◆ Problem description: A faithful copy of the data below is required, leaving out every picture.

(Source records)
----
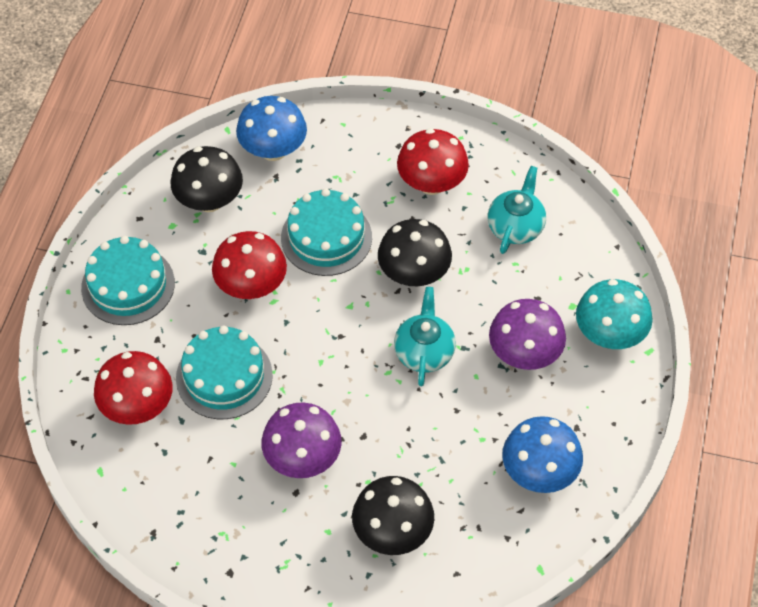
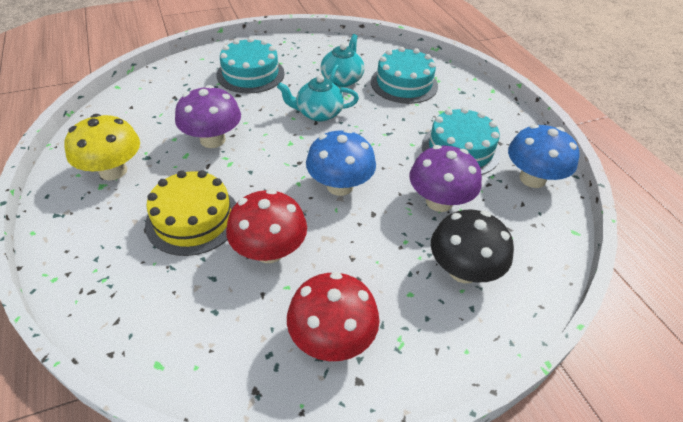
black mushroom: 3 -> 1
red mushroom: 3 -> 2
turquoise mushroom: 1 -> 0
yellow cake: 0 -> 1
yellow mushroom: 0 -> 1

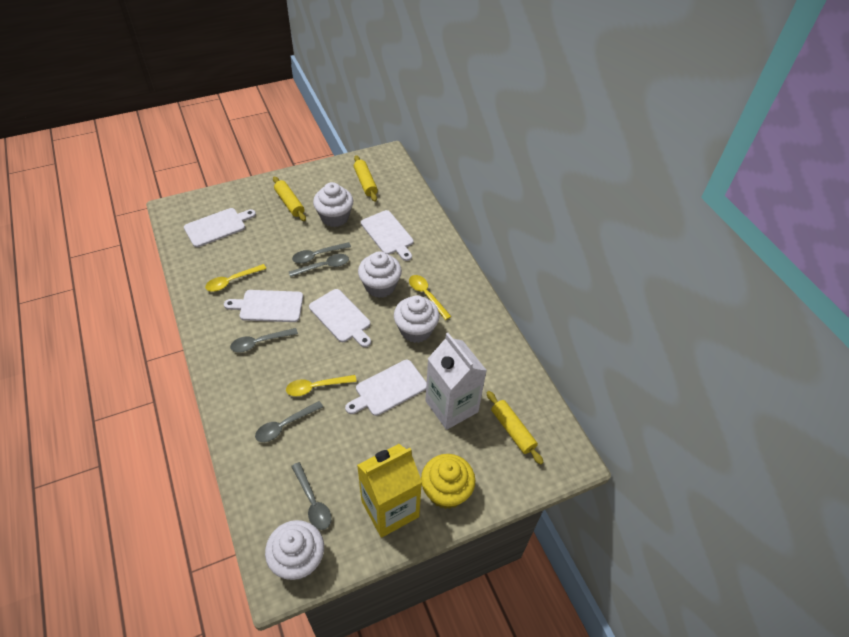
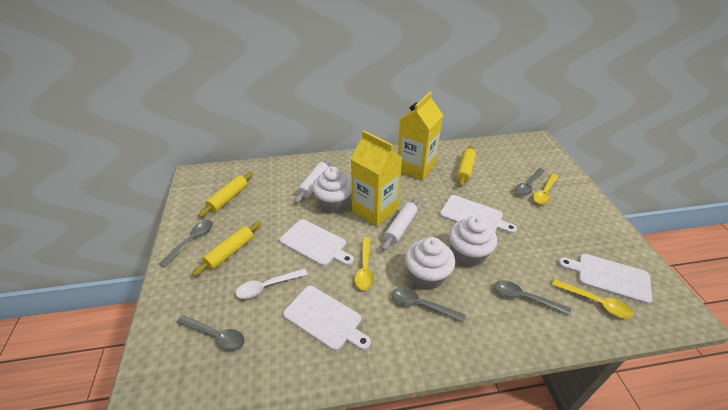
white carton: 1 -> 0
white cupcake: 4 -> 3
white cutting board: 5 -> 4
white rolling pin: 0 -> 2
white spoon: 0 -> 1
yellow carton: 1 -> 2
yellow cupcake: 1 -> 0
----
◆ Reply to the task:
black mushroom: 3 -> 1
red mushroom: 3 -> 2
turquoise mushroom: 1 -> 0
yellow cake: 0 -> 1
yellow mushroom: 0 -> 1

white carton: 1 -> 0
white cupcake: 4 -> 3
white cutting board: 5 -> 4
white rolling pin: 0 -> 2
white spoon: 0 -> 1
yellow carton: 1 -> 2
yellow cupcake: 1 -> 0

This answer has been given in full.